*** INPUT MATERIAL Section Begins ***
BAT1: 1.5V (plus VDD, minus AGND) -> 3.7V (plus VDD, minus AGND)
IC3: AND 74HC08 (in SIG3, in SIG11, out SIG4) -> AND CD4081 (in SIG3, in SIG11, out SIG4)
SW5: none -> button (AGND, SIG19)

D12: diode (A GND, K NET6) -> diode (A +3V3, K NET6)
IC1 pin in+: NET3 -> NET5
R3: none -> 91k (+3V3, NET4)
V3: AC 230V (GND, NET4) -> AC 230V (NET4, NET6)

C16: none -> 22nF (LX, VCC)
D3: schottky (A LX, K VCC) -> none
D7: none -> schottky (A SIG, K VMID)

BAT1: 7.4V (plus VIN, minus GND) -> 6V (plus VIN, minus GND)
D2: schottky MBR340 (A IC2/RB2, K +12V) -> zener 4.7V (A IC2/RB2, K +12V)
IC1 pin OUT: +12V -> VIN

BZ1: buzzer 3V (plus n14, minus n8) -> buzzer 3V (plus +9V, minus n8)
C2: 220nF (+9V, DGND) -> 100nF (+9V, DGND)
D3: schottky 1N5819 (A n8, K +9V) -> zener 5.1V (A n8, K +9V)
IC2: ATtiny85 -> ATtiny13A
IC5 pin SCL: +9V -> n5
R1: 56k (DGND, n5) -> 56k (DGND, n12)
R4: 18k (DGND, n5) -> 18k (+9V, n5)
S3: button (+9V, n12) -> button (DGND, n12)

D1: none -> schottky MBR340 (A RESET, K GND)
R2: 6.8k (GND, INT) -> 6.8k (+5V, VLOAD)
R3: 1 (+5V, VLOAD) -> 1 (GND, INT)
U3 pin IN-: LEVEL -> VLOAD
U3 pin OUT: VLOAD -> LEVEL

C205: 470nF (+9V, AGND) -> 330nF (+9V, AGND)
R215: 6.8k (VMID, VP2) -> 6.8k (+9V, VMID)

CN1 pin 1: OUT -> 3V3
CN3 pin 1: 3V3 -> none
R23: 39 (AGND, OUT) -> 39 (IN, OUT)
*** INPUT MATERIAL Section Ends ***
# [WHAT THIS TASK INVOLVES]
The result should consist solely of the lines from the one that contains "D12: diode (A" to the last line of the records above, reproduced exactly.

# [WORKED SOLUTION]
D12: diode (A GND, K NET6) -> diode (A +3V3, K NET6)
IC1 pin in+: NET3 -> NET5
R3: none -> 91k (+3V3, NET4)
V3: AC 230V (GND, NET4) -> AC 230V (NET4, NET6)

C16: none -> 22nF (LX, VCC)
D3: schottky (A LX, K VCC) -> none
D7: none -> schottky (A SIG, K VMID)

BAT1: 7.4V (plus VIN, minus GND) -> 6V (plus VIN, minus GND)
D2: schottky MBR340 (A IC2/RB2, K +12V) -> zener 4.7V (A IC2/RB2, K +12V)
IC1 pin OUT: +12V -> VIN

BZ1: buzzer 3V (plus n14, minus n8) -> buzzer 3V (plus +9V, minus n8)
C2: 220nF (+9V, DGND) -> 100nF (+9V, DGND)
D3: schottky 1N5819 (A n8, K +9V) -> zener 5.1V (A n8, K +9V)
IC2: ATtiny85 -> ATtiny13A
IC5 pin SCL: +9V -> n5
R1: 56k (DGND, n5) -> 56k (DGND, n12)
R4: 18k (DGND, n5) -> 18k (+9V, n5)
S3: button (+9V, n12) -> button (DGND, n12)

D1: none -> schottky MBR340 (A RESET, K GND)
R2: 6.8k (GND, INT) -> 6.8k (+5V, VLOAD)
R3: 1 (+5V, VLOAD) -> 1 (GND, INT)
U3 pin IN-: LEVEL -> VLOAD
U3 pin OUT: VLOAD -> LEVEL

C205: 470nF (+9V, AGND) -> 330nF (+9V, AGND)
R215: 6.8k (VMID, VP2) -> 6.8k (+9V, VMID)

CN1 pin 1: OUT -> 3V3
CN3 pin 1: 3V3 -> none
R23: 39 (AGND, OUT) -> 39 (IN, OUT)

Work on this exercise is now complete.